*YOUR TASK*
Return only what lies between the first line of the entries and the line containing "U2 pin ALERT: none -> 3V3", both lines included.

(Before-and-after change records)
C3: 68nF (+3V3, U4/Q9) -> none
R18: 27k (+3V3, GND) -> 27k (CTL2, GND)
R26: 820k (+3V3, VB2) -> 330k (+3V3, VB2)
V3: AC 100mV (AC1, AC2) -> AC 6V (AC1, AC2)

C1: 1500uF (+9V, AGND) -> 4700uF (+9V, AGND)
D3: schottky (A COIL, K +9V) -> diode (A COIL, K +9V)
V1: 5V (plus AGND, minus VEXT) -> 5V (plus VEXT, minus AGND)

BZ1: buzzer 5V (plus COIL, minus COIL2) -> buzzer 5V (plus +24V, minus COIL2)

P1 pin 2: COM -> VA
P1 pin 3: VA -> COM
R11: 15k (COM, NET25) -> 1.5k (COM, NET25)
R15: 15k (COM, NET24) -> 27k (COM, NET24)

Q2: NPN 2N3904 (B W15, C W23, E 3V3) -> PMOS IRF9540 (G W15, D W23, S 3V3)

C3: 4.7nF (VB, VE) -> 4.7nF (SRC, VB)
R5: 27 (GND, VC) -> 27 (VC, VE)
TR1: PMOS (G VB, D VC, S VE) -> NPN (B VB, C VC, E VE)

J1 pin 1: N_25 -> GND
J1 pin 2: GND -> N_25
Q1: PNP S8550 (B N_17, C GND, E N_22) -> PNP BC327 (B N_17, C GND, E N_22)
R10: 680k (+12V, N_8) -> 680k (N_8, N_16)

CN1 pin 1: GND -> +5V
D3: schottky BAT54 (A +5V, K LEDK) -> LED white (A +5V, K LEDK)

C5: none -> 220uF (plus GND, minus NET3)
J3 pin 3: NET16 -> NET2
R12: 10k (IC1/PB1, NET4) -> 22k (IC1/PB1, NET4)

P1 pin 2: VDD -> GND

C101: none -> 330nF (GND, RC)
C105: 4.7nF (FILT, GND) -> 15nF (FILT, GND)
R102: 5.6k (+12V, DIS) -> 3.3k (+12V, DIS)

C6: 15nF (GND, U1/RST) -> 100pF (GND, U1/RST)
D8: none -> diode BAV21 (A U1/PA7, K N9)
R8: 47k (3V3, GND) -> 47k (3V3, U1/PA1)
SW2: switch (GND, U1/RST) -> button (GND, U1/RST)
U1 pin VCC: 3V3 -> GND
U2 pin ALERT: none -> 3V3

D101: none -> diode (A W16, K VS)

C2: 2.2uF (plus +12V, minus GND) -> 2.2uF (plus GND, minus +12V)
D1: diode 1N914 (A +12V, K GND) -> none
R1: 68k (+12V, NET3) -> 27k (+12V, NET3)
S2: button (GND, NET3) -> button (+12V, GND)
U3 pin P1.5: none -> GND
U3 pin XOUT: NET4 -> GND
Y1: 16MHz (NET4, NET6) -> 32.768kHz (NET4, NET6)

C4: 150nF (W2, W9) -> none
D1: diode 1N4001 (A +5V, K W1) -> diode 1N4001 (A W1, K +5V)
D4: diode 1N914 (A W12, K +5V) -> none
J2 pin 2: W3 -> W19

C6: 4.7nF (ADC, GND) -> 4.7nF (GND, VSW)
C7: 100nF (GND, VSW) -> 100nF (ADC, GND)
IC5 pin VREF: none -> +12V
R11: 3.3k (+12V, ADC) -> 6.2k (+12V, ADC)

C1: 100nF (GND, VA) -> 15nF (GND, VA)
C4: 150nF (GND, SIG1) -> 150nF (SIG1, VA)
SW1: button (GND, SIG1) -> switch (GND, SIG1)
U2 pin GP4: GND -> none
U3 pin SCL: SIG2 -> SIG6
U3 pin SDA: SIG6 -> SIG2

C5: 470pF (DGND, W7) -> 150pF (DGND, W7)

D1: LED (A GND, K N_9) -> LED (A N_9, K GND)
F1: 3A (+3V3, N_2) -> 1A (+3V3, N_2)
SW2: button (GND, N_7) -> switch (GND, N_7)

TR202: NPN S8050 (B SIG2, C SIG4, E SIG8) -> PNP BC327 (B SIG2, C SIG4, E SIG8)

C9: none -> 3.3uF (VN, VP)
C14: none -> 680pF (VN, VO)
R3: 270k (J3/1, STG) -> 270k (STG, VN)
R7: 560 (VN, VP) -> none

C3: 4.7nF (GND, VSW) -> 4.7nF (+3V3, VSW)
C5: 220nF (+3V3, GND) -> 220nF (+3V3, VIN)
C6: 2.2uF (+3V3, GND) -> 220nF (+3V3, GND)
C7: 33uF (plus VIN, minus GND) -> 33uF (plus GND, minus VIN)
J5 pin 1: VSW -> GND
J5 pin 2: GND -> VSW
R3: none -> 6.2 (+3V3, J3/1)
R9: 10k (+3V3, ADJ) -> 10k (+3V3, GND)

*YOUR RESPONSE*
C3: 68nF (+3V3, U4/Q9) -> none
R18: 27k (+3V3, GND) -> 27k (CTL2, GND)
R26: 820k (+3V3, VB2) -> 330k (+3V3, VB2)
V3: AC 100mV (AC1, AC2) -> AC 6V (AC1, AC2)

C1: 1500uF (+9V, AGND) -> 4700uF (+9V, AGND)
D3: schottky (A COIL, K +9V) -> diode (A COIL, K +9V)
V1: 5V (plus AGND, minus VEXT) -> 5V (plus VEXT, minus AGND)

BZ1: buzzer 5V (plus COIL, minus COIL2) -> buzzer 5V (plus +24V, minus COIL2)

P1 pin 2: COM -> VA
P1 pin 3: VA -> COM
R11: 15k (COM, NET25) -> 1.5k (COM, NET25)
R15: 15k (COM, NET24) -> 27k (COM, NET24)

Q2: NPN 2N3904 (B W15, C W23, E 3V3) -> PMOS IRF9540 (G W15, D W23, S 3V3)

C3: 4.7nF (VB, VE) -> 4.7nF (SRC, VB)
R5: 27 (GND, VC) -> 27 (VC, VE)
TR1: PMOS (G VB, D VC, S VE) -> NPN (B VB, C VC, E VE)

J1 pin 1: N_25 -> GND
J1 pin 2: GND -> N_25
Q1: PNP S8550 (B N_17, C GND, E N_22) -> PNP BC327 (B N_17, C GND, E N_22)
R10: 680k (+12V, N_8) -> 680k (N_8, N_16)

CN1 pin 1: GND -> +5V
D3: schottky BAT54 (A +5V, K LEDK) -> LED white (A +5V, K LEDK)

C5: none -> 220uF (plus GND, minus NET3)
J3 pin 3: NET16 -> NET2
R12: 10k (IC1/PB1, NET4) -> 22k (IC1/PB1, NET4)

P1 pin 2: VDD -> GND

C101: none -> 330nF (GND, RC)
C105: 4.7nF (FILT, GND) -> 15nF (FILT, GND)
R102: 5.6k (+12V, DIS) -> 3.3k (+12V, DIS)

C6: 15nF (GND, U1/RST) -> 100pF (GND, U1/RST)
D8: none -> diode BAV21 (A U1/PA7, K N9)
R8: 47k (3V3, GND) -> 47k (3V3, U1/PA1)
SW2: switch (GND, U1/RST) -> button (GND, U1/RST)
U1 pin VCC: 3V3 -> GND
U2 pin ALERT: none -> 3V3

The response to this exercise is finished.